====== Data shown ======

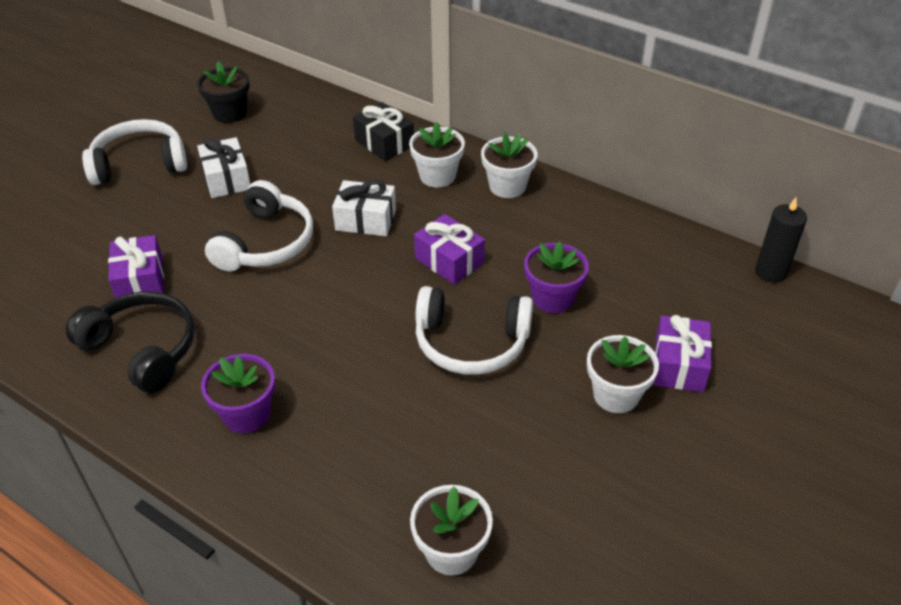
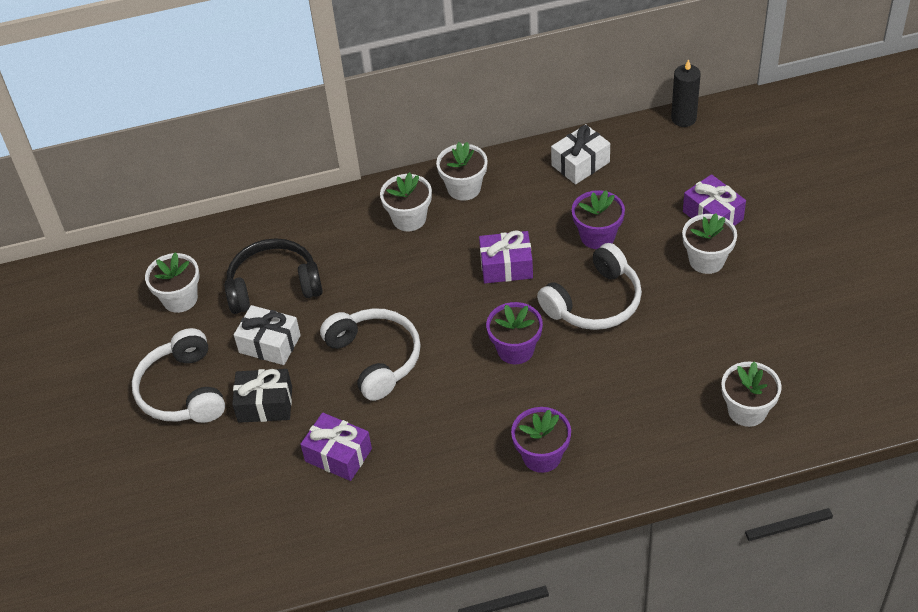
camera: 45 degrees left, 5 degrees up
black headphones [66,291,195,393] -> black headphones moved to [224,238,323,314]
white headphones [82,119,187,185] -> white headphones turned 45 degrees counterclockwise [132,328,225,423]
black flower pot [197,61,250,123] -> white flower pot [145,252,200,313]
white gift [332,180,396,236] -> white gift moved to [551,124,610,184]
black gift [353,102,414,161] -> black gift moved to [232,369,292,423]
none -> purple flower pot [486,302,543,364]

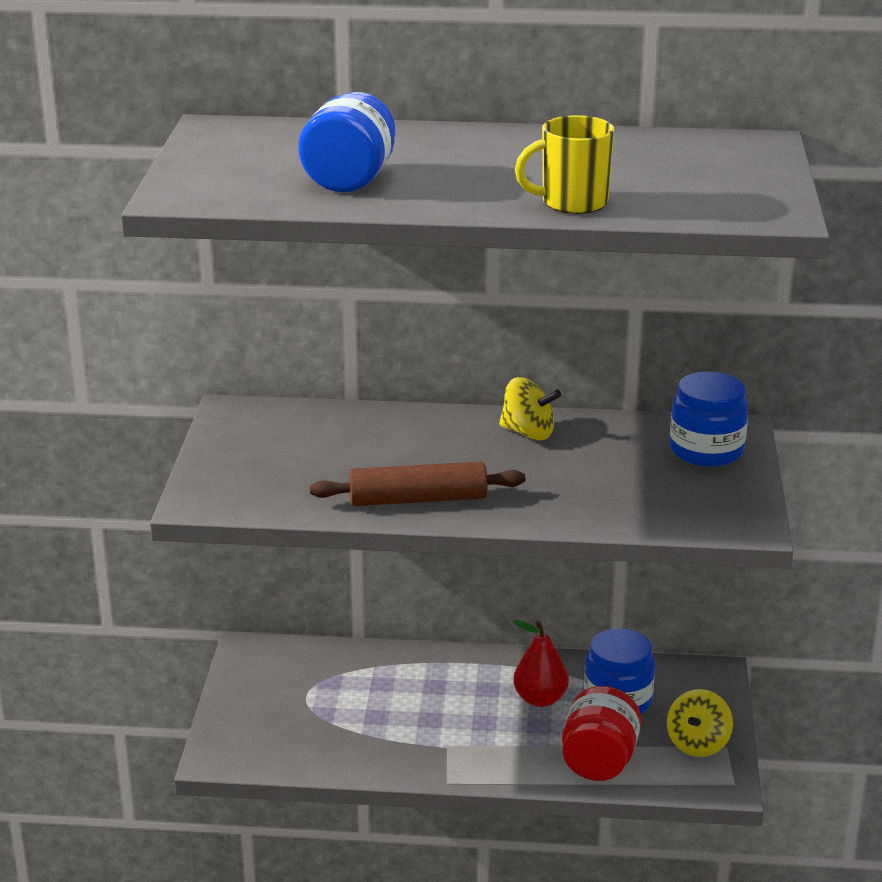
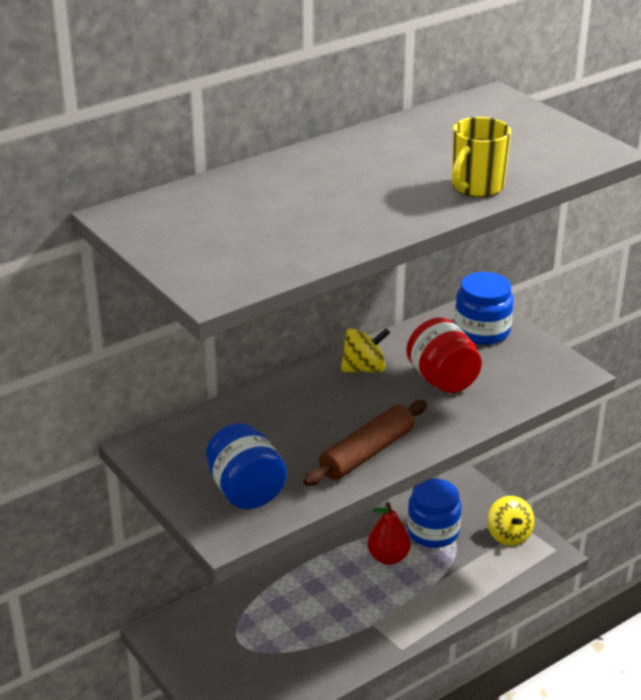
camera: 40 degrees left, 5 degrees up
blue jar [298,92,395,193] -> blue jar moved to [206,423,287,509]
red jar [562,686,641,781] -> red jar moved to [406,317,482,393]

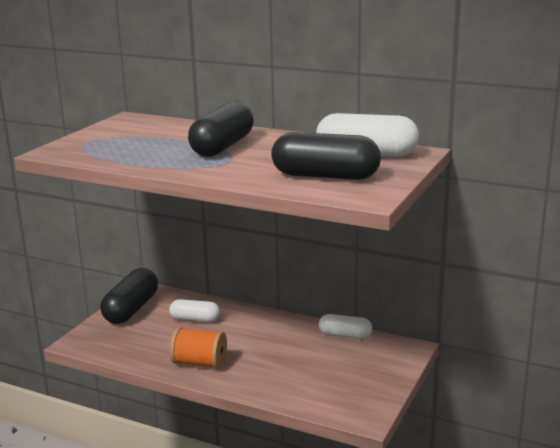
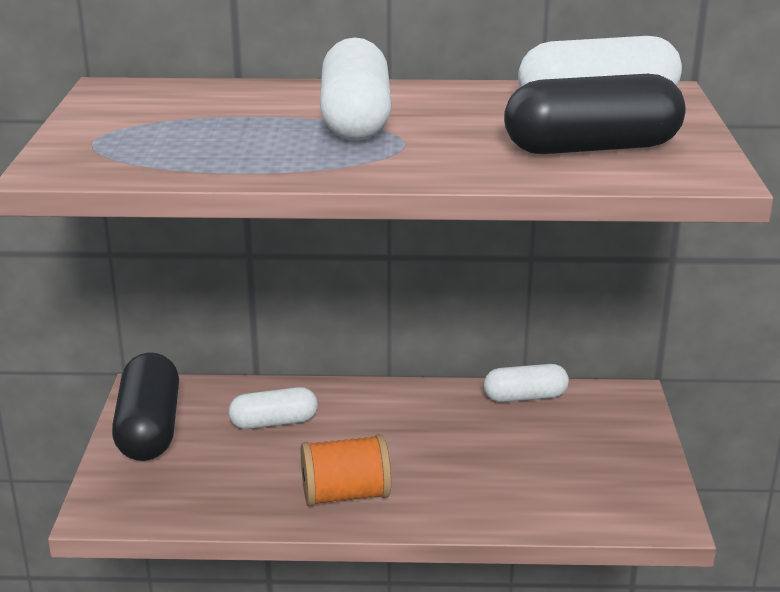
camera: 25 degrees left, 5 degrees up
black capsule [188,101,254,157] -> white capsule [320,37,392,141]

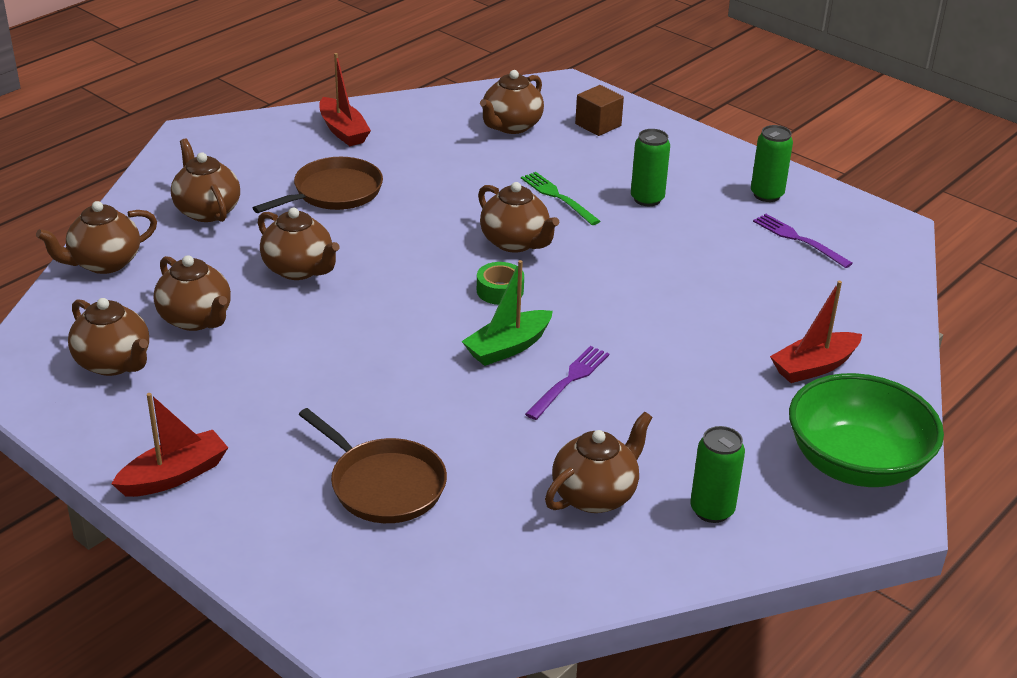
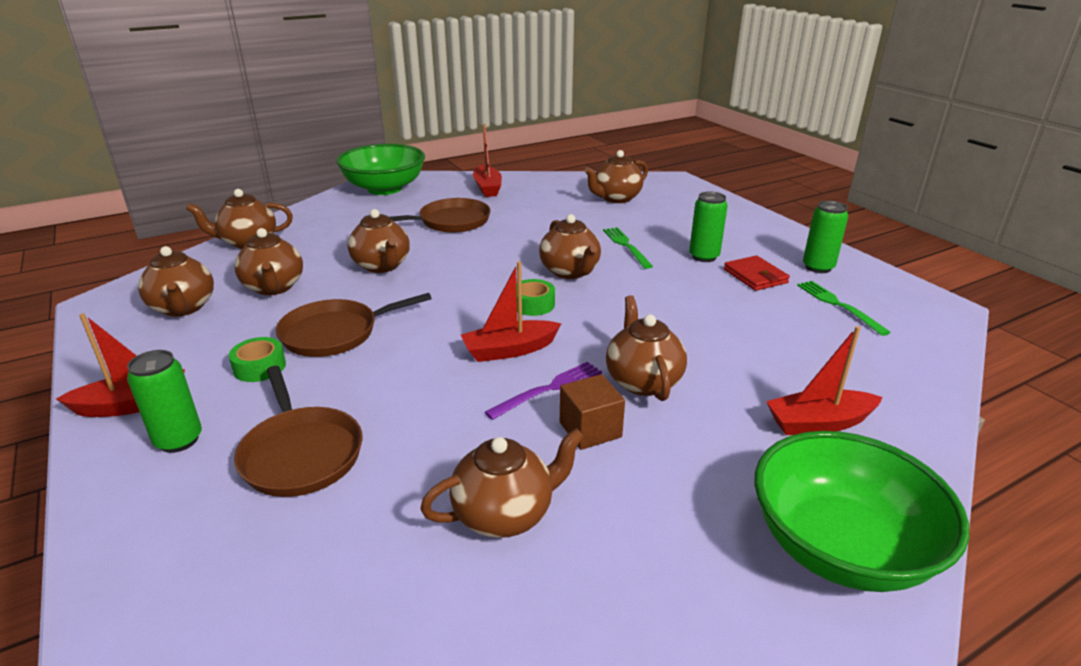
camera: 20 degrees right, 5 degrees down
brown teapot [171,138,240,222] -> brown teapot moved to [606,295,687,401]
green boat [462,260,553,366] -> red boat [461,262,561,362]
brown cube [575,85,624,136] -> brown cube moved to [560,374,625,450]
green can [690,426,745,523] -> green can moved to [127,350,202,453]
purple fork [753,214,853,268] -> green fork [797,281,891,336]
none -> green tape [229,337,286,382]
none -> brown pan [276,293,432,357]
none -> green bowl [336,144,425,195]
none -> red wallet [724,255,790,291]

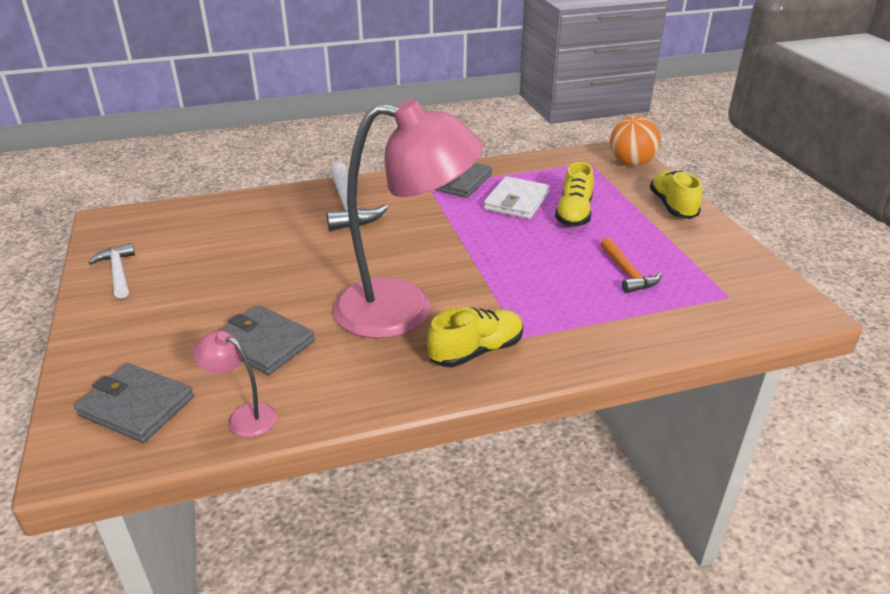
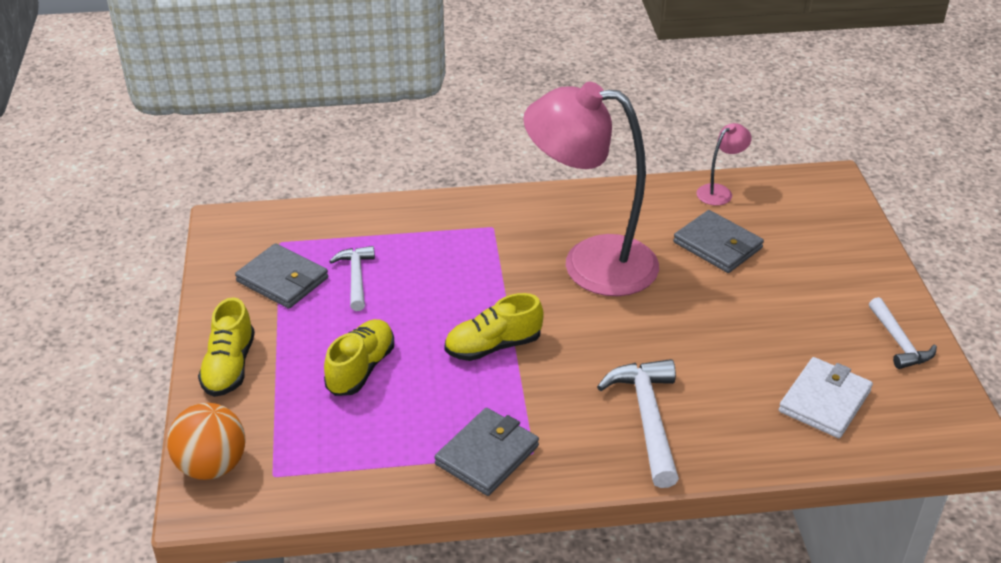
camera: 170 degrees left, 5 degrees up
grey wallet [74,363,194,443] -> grey wallet moved to [235,243,328,309]
pink lamp [193,331,277,437] -> pink lamp turned 75 degrees counterclockwise [696,123,752,206]
yellow shoe [427,307,523,367] -> yellow shoe moved to [444,293,544,361]
white wallet [484,176,550,219] -> white wallet moved to [779,357,873,438]
orange hammer [600,238,661,293] -> white hammer [329,246,375,311]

======

**What the task asks:**
Reproduce only the lines of the records from the start up to and including the line that holds "brown teapot [171,138,240,222]"; do not carry over any picture.

**Output:**
camera: 45 degrees left, 5 degrees up
black headphones [66,291,195,393] -> black headphones moved to [224,238,323,314]
white headphones [82,119,187,185] -> white headphones turned 45 degrees counterclockwise [132,328,225,423]
black flower pot [197,61,250,123] -> white flower pot [145,252,200,313]
white gift [332,180,396,236] -> white gift moved to [551,124,610,184]
black gift [353,102,414,161] -> black gift moved to [232,369,292,423]
none -> purple flower pot [486,302,543,364]

camera: 40 degrees left, 5 degrees up
blue jar [298,92,395,193] -> blue jar moved to [206,423,287,509]
red jar [562,686,641,781] -> red jar moved to [406,317,482,393]

camera: 25 degrees left, 5 degrees up
black capsule [188,101,254,157] -> white capsule [320,37,392,141]

camera: 20 degrees right, 5 degrees down
brown teapot [171,138,240,222] -> brown teapot moved to [606,295,687,401]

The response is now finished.